--- Building correspondence data ---
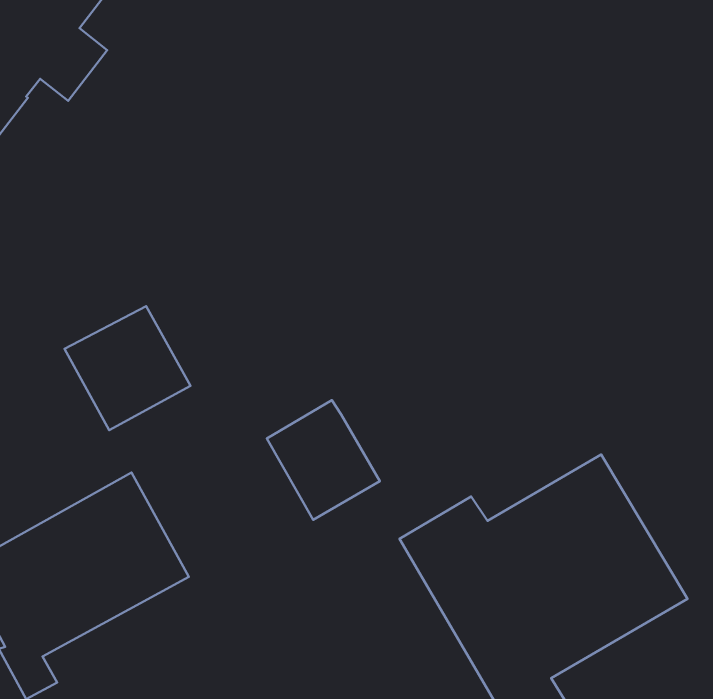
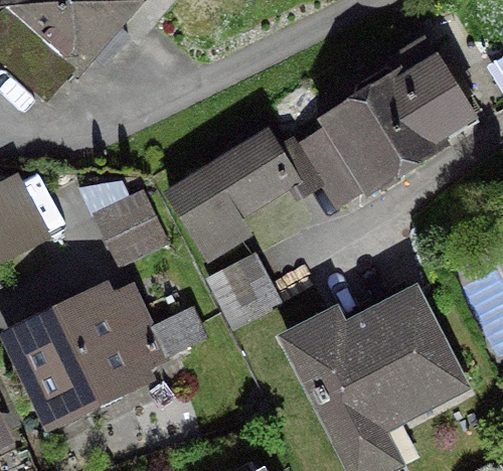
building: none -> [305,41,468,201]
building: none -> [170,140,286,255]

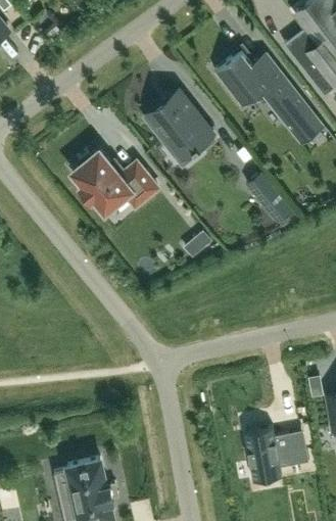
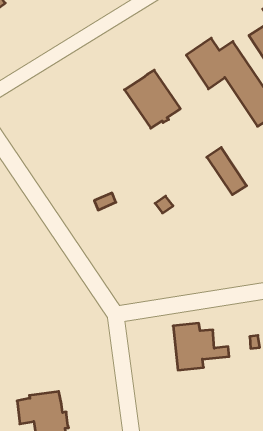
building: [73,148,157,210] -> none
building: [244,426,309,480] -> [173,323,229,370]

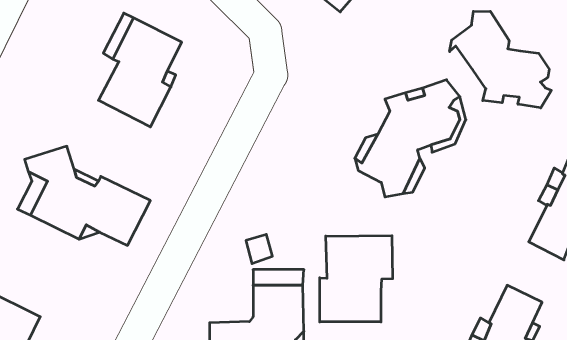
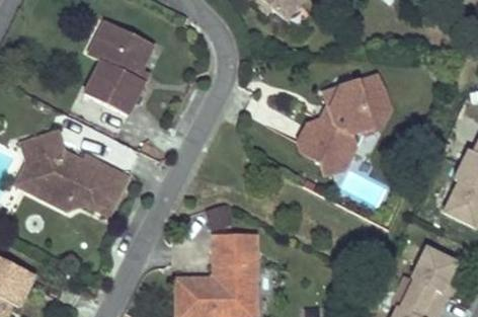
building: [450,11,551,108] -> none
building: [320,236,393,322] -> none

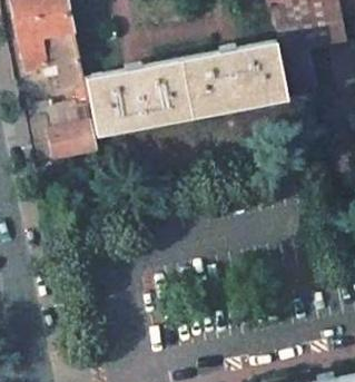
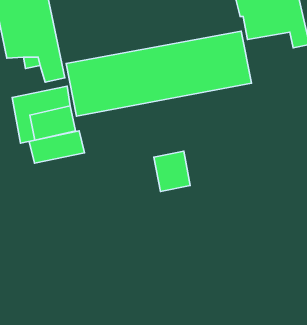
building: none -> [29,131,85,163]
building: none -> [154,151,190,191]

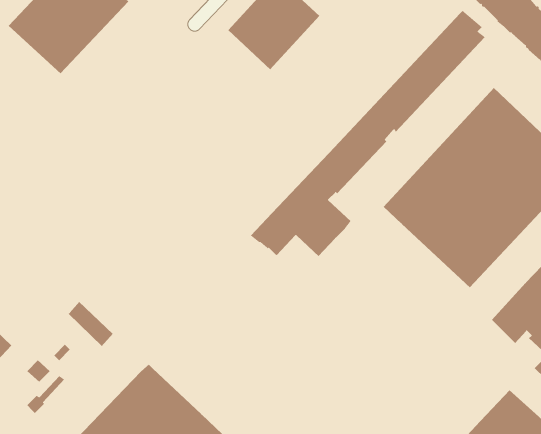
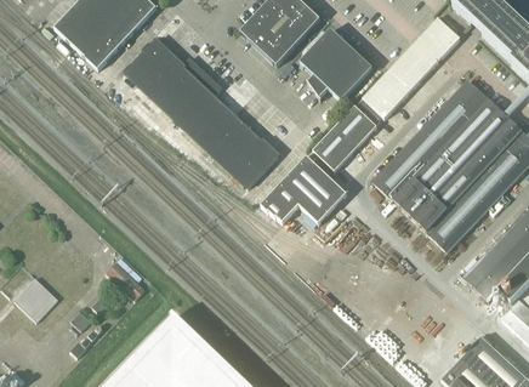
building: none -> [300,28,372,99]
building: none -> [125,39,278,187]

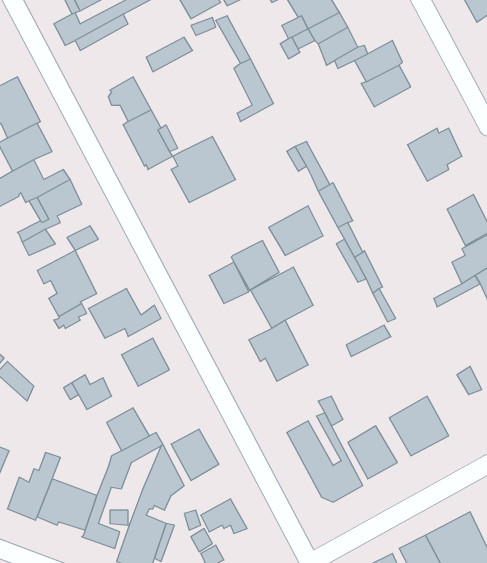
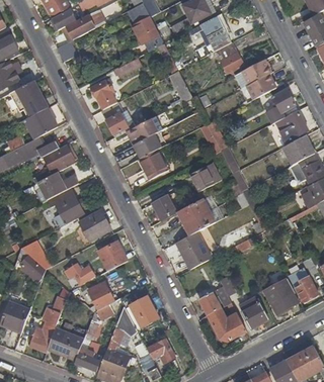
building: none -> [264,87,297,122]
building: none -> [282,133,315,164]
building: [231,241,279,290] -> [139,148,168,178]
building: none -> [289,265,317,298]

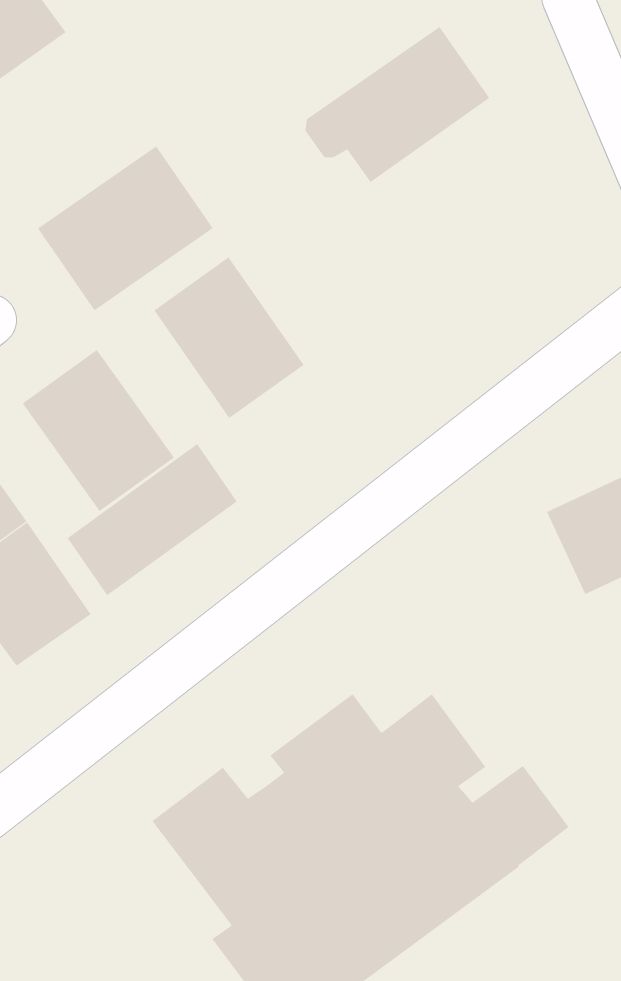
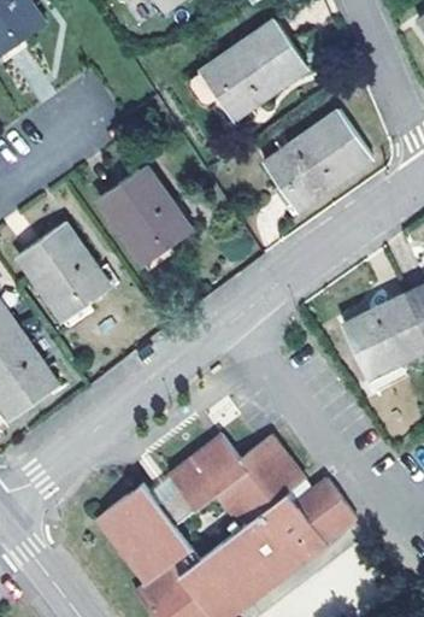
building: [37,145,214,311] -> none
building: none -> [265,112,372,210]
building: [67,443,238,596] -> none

--- What is needed ---
Starting at the line that contains "building: [450,11,551,108] -> none" and ending with the last line of the data, transcribe every line exactly; skip the pictures.

--- Output below ---
building: [450,11,551,108] -> none
building: [320,236,393,322] -> none

building: none -> [29,131,85,163]
building: none -> [154,151,190,191]

building: none -> [300,28,372,99]
building: none -> [125,39,278,187]

building: none -> [264,87,297,122]
building: none -> [282,133,315,164]
building: [231,241,279,290] -> [139,148,168,178]
building: none -> [289,265,317,298]

building: [37,145,214,311] -> none
building: none -> [265,112,372,210]
building: [67,443,238,596] -> none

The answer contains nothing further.